— START Input material —

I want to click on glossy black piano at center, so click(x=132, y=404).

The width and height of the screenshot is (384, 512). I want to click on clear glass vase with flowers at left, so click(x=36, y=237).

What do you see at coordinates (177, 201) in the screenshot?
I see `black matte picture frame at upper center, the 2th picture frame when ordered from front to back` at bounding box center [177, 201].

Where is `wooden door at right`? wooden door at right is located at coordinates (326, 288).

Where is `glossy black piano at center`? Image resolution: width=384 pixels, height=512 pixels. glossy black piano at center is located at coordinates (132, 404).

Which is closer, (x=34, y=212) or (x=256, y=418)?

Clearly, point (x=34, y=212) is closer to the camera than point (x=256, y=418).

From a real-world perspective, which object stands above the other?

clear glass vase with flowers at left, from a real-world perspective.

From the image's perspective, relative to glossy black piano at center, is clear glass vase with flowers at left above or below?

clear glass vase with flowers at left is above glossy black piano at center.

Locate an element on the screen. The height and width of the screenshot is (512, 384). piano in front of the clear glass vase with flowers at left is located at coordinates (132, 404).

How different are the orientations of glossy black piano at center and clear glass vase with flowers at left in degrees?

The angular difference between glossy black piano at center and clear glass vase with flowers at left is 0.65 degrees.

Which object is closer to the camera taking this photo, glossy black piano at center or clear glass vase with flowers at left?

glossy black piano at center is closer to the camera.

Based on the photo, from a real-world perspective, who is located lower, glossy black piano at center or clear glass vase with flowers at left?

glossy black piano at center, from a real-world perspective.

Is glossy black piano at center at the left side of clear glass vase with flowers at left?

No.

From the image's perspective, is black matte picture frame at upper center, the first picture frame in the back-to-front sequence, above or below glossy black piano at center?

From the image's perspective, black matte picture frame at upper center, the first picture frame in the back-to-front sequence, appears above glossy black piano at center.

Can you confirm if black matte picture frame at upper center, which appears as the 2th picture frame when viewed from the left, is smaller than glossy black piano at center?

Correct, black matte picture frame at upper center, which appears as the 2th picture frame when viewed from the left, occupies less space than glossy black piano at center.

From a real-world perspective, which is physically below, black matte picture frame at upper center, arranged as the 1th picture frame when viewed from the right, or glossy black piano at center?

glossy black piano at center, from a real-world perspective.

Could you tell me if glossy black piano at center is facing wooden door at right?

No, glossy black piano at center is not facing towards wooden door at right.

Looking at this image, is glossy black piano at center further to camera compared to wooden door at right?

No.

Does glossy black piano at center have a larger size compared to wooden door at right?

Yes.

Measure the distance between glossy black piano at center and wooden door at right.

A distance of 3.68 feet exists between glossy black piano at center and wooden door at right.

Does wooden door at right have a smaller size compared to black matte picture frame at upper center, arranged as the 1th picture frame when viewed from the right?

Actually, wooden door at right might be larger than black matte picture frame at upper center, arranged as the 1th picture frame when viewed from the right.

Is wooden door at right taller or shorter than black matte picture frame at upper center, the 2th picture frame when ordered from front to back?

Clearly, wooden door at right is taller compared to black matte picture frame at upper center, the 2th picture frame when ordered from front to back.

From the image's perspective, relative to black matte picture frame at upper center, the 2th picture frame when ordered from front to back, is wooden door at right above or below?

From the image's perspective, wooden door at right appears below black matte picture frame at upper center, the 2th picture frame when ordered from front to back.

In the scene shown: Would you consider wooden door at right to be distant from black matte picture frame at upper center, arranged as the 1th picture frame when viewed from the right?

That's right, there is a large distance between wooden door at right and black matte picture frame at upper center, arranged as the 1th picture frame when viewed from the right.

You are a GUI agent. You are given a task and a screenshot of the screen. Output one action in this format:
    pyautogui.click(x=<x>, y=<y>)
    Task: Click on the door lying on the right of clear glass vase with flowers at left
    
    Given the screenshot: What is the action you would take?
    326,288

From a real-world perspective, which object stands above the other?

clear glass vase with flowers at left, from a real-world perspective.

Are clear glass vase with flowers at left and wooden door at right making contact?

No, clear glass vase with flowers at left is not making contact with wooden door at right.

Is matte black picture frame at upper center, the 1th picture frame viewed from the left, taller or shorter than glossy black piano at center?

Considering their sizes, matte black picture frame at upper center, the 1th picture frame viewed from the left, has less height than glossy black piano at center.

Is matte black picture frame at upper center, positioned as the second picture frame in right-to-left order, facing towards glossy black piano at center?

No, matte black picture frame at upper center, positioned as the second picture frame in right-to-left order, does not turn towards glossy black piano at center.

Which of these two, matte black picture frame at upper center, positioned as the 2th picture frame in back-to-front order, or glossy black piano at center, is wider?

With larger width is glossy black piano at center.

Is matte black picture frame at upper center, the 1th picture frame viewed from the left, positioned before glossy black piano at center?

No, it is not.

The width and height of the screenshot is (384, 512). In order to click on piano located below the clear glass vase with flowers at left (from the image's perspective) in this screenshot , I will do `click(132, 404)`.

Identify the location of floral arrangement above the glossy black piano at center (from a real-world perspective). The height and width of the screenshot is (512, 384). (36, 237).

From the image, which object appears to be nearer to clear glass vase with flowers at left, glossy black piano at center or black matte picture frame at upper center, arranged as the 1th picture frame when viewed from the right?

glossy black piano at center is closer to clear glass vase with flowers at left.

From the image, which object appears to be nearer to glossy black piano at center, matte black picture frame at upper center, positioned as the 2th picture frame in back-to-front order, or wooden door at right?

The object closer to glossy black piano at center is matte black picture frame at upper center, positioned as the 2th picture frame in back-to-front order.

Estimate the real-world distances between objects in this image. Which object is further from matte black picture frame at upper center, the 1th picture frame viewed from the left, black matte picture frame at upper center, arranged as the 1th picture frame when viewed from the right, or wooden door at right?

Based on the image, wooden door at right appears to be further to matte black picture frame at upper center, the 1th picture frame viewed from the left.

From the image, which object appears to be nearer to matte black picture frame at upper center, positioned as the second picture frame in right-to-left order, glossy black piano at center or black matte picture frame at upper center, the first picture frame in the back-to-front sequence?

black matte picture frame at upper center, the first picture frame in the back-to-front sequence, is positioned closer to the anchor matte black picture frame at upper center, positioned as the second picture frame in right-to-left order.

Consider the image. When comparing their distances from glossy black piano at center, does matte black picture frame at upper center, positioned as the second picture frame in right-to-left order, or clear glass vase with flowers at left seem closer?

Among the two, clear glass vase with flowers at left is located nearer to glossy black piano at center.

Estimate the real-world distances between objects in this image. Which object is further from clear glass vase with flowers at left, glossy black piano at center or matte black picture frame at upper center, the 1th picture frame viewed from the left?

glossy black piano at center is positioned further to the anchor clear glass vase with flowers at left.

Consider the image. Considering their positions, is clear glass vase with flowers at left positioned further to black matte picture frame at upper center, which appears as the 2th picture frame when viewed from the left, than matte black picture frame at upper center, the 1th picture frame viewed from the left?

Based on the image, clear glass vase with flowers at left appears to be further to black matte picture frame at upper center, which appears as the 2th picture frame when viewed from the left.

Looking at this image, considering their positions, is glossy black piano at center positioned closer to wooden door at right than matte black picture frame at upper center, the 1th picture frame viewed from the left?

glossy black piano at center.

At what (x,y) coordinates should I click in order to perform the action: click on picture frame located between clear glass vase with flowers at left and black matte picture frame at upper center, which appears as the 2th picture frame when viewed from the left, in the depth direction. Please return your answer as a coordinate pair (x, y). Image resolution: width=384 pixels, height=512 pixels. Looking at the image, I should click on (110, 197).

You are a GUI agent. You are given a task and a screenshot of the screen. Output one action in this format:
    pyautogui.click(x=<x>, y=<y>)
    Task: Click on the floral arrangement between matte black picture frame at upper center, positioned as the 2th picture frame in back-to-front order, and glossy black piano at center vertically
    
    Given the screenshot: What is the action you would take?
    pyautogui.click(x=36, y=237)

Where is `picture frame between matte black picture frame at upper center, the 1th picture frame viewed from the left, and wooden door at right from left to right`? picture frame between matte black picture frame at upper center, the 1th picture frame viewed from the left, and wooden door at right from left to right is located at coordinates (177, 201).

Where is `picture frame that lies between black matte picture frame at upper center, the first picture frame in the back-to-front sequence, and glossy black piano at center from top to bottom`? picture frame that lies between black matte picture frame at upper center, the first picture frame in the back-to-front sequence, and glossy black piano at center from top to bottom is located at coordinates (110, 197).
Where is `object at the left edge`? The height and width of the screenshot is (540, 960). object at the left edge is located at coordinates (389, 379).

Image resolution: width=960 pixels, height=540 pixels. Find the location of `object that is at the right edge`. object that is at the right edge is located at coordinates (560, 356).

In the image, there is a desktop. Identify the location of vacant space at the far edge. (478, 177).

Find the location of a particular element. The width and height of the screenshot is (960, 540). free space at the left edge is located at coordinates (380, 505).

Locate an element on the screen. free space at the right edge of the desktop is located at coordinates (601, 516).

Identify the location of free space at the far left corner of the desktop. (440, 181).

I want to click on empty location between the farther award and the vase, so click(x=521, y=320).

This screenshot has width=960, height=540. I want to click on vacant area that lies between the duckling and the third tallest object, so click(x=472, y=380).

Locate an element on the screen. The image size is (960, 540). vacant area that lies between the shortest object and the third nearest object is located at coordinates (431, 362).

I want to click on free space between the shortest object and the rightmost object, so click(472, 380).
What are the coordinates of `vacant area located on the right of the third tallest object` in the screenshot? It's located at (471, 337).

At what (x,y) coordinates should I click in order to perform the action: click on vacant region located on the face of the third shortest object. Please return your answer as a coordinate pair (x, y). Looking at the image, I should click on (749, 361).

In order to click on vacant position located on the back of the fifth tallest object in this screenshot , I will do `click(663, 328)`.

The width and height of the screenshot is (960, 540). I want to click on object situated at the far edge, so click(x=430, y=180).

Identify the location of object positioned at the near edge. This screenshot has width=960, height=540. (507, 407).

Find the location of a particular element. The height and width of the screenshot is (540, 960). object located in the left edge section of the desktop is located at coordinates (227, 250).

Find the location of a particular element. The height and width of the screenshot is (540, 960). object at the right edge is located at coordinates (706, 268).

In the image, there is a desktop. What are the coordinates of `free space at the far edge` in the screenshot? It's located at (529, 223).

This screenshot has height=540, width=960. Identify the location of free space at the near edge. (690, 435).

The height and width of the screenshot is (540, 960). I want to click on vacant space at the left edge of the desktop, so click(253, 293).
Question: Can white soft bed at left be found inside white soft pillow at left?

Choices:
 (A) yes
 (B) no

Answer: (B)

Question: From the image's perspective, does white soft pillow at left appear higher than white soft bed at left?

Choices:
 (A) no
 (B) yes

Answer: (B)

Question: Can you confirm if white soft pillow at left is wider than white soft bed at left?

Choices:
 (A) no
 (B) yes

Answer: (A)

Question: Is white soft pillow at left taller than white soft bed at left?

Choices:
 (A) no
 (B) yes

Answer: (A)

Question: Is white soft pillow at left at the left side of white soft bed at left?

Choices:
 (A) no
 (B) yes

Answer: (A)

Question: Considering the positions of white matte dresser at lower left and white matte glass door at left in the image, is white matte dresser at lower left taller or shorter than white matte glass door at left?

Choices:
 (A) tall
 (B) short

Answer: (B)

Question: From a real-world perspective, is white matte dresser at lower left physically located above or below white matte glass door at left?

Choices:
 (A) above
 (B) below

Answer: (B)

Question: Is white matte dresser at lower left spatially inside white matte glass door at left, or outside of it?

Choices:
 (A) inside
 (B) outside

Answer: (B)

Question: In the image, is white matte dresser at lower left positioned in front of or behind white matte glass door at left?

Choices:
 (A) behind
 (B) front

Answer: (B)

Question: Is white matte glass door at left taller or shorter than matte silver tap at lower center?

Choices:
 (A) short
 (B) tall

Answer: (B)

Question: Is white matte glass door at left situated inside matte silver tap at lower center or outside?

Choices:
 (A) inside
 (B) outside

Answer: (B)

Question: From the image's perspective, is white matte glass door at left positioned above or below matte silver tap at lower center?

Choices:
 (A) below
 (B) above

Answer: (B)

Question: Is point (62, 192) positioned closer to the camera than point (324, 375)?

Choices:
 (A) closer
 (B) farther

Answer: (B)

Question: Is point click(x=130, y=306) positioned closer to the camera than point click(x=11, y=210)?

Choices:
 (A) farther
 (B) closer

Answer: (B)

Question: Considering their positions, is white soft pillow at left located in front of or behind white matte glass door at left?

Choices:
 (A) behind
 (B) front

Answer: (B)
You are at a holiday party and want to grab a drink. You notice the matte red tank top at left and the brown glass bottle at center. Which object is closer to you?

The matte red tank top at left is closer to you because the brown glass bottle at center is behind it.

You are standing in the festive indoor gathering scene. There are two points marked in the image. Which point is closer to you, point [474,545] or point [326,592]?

— END Input material —

Return the items word for word, from the very first line through the line containing "coordinates (326, 288).", with that line included.

I want to click on glossy black piano at center, so click(x=132, y=404).

The width and height of the screenshot is (384, 512). I want to click on clear glass vase with flowers at left, so click(x=36, y=237).

What do you see at coordinates (177, 201) in the screenshot?
I see `black matte picture frame at upper center, the 2th picture frame when ordered from front to back` at bounding box center [177, 201].

Where is `wooden door at right`? wooden door at right is located at coordinates (326, 288).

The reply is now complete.